- [WORK INSTRUCTION]: Whichever lines of the material contain "white", copy each of them.

-- Opening Marker --

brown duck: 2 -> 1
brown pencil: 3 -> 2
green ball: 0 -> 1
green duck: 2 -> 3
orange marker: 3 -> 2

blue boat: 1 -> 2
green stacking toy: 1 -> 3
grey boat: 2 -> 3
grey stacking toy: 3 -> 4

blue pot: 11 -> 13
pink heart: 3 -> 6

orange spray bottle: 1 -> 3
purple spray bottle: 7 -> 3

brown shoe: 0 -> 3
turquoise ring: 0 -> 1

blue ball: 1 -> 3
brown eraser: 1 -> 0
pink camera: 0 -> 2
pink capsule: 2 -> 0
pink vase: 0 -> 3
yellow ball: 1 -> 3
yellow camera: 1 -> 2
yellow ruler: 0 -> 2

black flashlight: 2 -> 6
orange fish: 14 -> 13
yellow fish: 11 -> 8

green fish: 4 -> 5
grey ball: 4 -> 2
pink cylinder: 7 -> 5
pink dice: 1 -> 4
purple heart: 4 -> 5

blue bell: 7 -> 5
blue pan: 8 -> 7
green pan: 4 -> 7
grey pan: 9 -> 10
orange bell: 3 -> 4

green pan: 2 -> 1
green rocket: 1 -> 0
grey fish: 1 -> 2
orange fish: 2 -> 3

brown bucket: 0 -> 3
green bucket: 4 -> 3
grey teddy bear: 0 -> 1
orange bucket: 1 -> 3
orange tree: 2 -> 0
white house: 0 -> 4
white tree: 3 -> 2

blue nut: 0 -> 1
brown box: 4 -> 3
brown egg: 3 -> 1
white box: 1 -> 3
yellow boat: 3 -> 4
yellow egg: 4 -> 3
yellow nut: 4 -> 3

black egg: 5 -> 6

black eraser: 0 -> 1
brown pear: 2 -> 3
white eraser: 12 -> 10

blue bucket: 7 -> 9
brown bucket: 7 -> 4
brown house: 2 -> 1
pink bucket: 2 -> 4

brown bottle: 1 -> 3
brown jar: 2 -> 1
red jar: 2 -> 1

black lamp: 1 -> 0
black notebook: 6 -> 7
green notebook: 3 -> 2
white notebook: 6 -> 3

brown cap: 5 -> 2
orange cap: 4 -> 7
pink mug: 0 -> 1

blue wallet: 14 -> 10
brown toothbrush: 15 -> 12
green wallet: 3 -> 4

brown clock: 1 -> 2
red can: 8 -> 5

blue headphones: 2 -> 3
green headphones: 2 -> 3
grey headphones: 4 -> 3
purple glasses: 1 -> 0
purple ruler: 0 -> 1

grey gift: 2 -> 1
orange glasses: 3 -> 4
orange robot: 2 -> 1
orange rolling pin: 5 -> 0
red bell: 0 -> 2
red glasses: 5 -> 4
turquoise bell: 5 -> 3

-- Closing Marker --

- [REPLY]:
white house: 0 -> 4
white tree: 3 -> 2
white box: 1 -> 3
white eraser: 12 -> 10
white notebook: 6 -> 3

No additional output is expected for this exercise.